→ PROBLEM DESCRIPTION
Begin at the line containing "building: none -> [336,455,443,547]" and copy each line exactly through the end of the records, leaving out what comes before.
━━━━━ RECORDS PROVIDED
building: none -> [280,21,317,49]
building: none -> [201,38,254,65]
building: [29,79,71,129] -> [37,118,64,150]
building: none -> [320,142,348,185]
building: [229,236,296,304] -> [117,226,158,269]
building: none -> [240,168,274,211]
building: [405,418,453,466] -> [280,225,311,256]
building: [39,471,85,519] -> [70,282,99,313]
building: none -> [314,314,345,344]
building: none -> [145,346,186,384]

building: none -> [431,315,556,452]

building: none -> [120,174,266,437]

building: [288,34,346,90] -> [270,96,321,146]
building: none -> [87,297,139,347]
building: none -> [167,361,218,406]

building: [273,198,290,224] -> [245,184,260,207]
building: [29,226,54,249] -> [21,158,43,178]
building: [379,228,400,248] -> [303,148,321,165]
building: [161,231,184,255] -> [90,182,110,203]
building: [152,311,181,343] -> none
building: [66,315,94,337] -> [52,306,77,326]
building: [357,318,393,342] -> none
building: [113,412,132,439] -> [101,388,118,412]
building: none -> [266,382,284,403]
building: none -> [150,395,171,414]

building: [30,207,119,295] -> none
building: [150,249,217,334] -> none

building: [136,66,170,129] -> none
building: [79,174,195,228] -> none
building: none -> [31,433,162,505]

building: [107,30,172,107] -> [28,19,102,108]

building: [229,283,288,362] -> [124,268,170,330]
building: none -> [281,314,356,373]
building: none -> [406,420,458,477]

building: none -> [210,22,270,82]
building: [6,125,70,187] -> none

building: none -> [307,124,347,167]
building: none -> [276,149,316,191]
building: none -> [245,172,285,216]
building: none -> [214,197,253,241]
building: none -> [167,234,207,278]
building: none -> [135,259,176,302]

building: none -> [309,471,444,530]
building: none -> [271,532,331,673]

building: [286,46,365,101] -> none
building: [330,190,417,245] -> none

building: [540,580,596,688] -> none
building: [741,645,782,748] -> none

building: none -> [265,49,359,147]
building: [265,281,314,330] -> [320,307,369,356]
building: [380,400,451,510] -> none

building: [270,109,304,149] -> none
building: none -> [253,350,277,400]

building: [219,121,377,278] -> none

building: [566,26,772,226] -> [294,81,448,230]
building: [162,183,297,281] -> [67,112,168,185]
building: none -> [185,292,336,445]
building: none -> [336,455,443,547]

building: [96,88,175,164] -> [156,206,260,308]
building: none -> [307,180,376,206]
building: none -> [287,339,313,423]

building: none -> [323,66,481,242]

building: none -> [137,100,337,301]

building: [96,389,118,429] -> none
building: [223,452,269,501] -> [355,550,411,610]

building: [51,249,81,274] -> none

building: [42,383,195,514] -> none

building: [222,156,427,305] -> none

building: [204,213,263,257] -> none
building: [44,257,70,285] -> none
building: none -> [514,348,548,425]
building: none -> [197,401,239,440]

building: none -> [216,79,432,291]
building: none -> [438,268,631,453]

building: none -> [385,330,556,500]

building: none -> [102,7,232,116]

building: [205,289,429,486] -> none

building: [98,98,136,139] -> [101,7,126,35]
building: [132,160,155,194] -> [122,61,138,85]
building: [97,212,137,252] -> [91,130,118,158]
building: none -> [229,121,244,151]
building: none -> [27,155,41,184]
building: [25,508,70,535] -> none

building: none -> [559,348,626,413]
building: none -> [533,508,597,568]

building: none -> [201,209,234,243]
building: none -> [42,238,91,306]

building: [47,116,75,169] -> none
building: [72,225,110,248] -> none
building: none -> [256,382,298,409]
━━━━━━━━━━
→ FINAL ANSWER
building: none -> [336,455,443,547]

building: [96,88,175,164] -> [156,206,260,308]
building: none -> [307,180,376,206]
building: none -> [287,339,313,423]

building: none -> [323,66,481,242]

building: none -> [137,100,337,301]

building: [96,389,118,429] -> none
building: [223,452,269,501] -> [355,550,411,610]

building: [51,249,81,274] -> none

building: [42,383,195,514] -> none

building: [222,156,427,305] -> none

building: [204,213,263,257] -> none
building: [44,257,70,285] -> none
building: none -> [514,348,548,425]
building: none -> [197,401,239,440]

building: none -> [216,79,432,291]
building: none -> [438,268,631,453]

building: none -> [385,330,556,500]

building: none -> [102,7,232,116]

building: [205,289,429,486] -> none

building: [98,98,136,139] -> [101,7,126,35]
building: [132,160,155,194] -> [122,61,138,85]
building: [97,212,137,252] -> [91,130,118,158]
building: none -> [229,121,244,151]
building: none -> [27,155,41,184]
building: [25,508,70,535] -> none

building: none -> [559,348,626,413]
building: none -> [533,508,597,568]

building: none -> [201,209,234,243]
building: none -> [42,238,91,306]

building: [47,116,75,169] -> none
building: [72,225,110,248] -> none
building: none -> [256,382,298,409]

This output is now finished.